• **The problem**:
Print exactly and only the lines that run from the one containing "Someone swapped the" through the end of the material, please, omitting pictures.

• **Data records**:
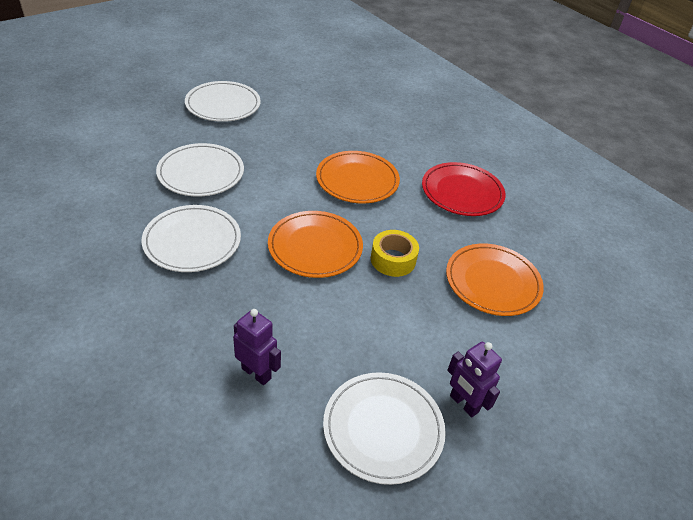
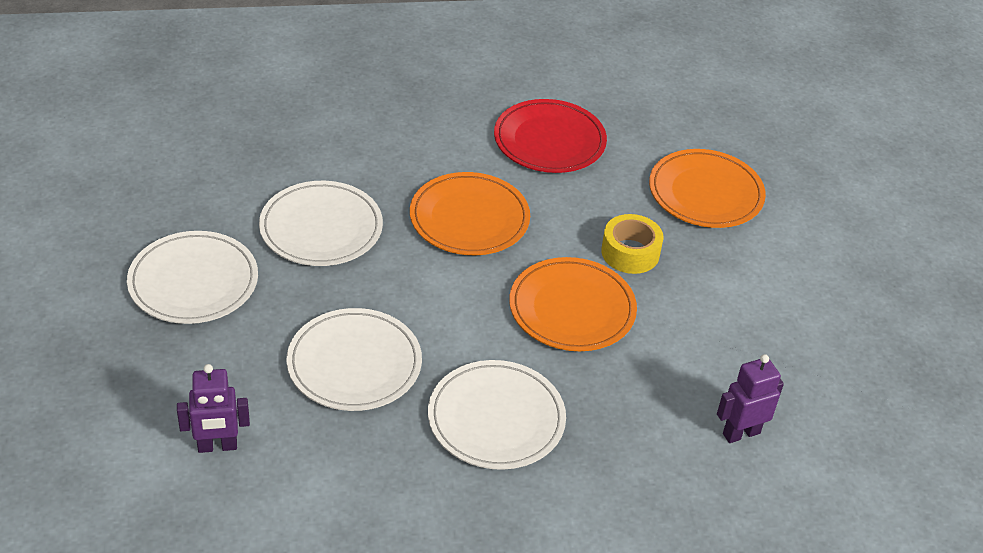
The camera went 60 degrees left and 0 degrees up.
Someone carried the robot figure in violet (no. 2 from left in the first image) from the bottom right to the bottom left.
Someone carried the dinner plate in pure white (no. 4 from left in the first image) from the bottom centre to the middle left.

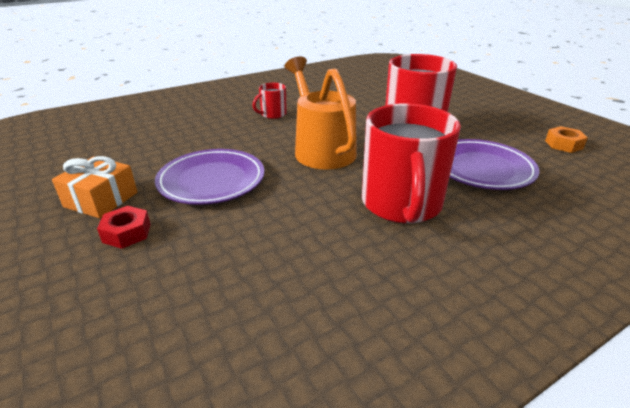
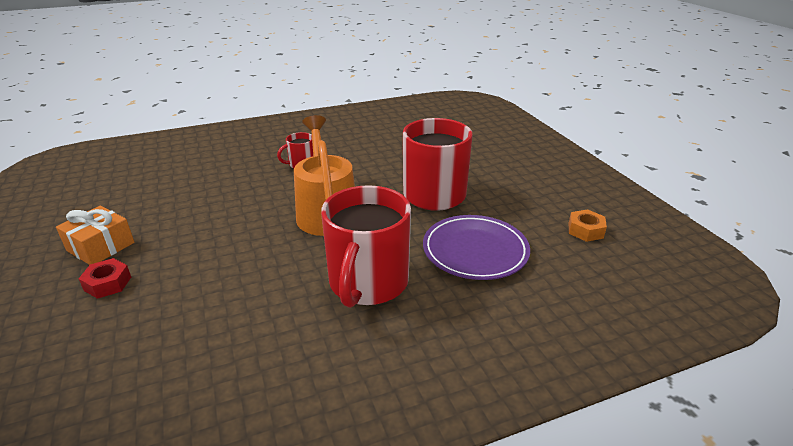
The camera went 10 degrees right and 0 degrees up.
Someone took away the dinner plate in violet (no. 1 from left) at the middle left.

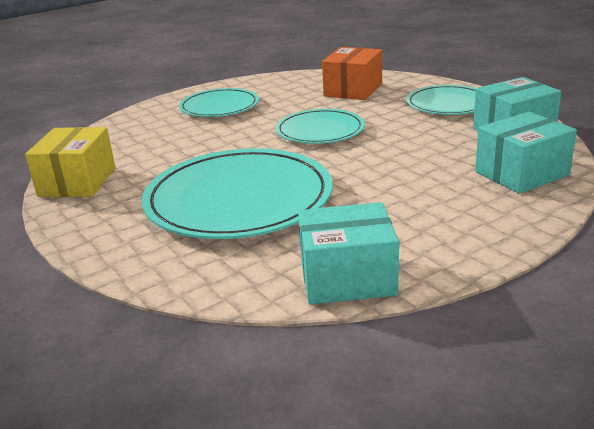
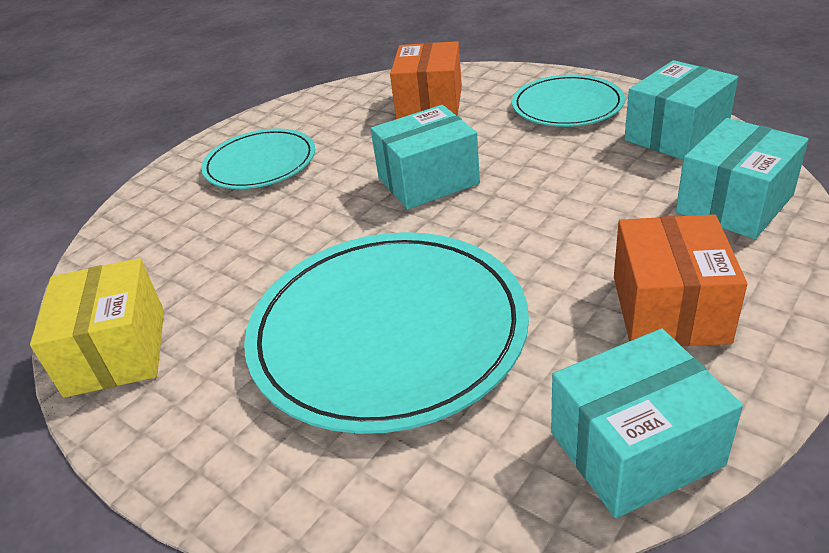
The camera went 15 degrees left and 10 degrees up.
Someone swapped the dinner plate in aqua (no. 3 from left) at the top centre for the box in aqua (no. 1 from left) at the top centre.
Someone put down the box in orange-coloured (no. 2 from left) at the middle right.

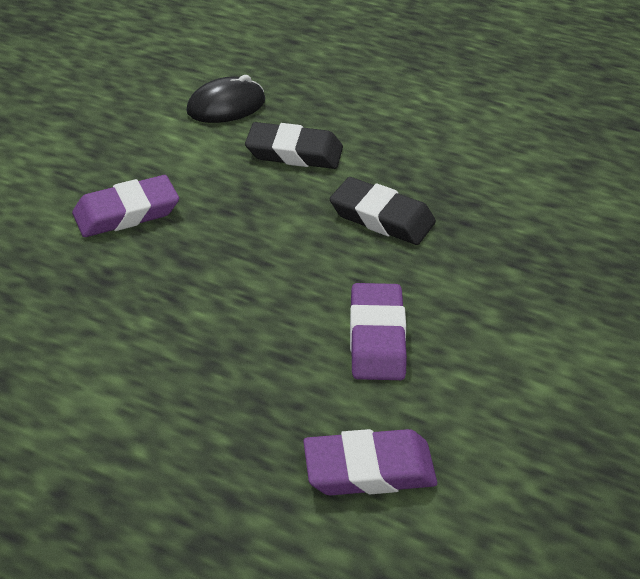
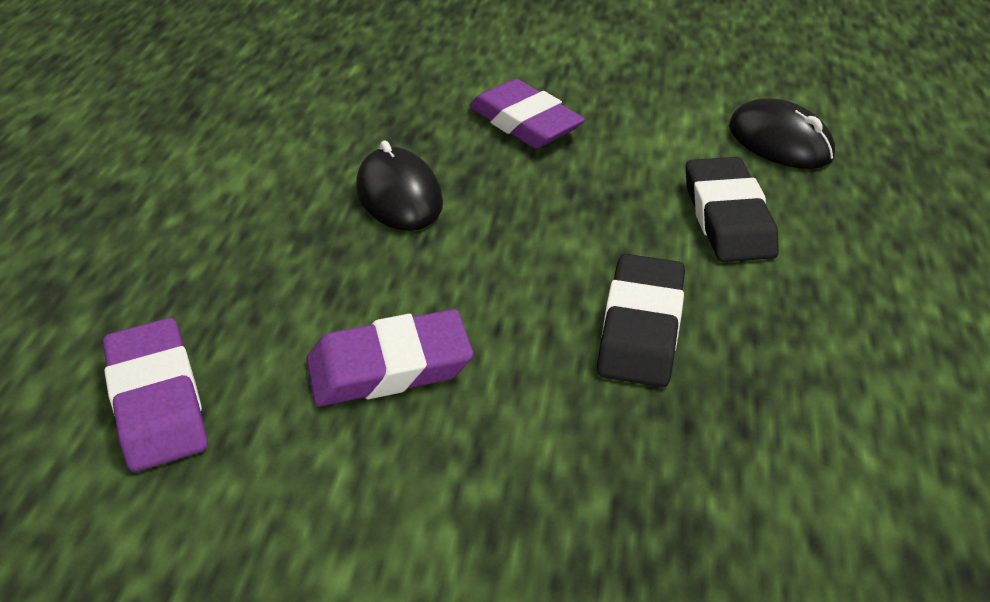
The camera went 75 degrees right and 0 degrees up.
Someone put down the computer mouse in black (no. 1 from left) at the top centre.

• **Exercise response**:
Someone swapped the dinner plate in aqua (no. 3 from left) at the top centre for the box in aqua (no. 1 from left) at the top centre.
Someone put down the box in orange-coloured (no. 2 from left) at the middle right.

The camera went 75 degrees right and 0 degrees up.
Someone put down the computer mouse in black (no. 1 from left) at the top centre.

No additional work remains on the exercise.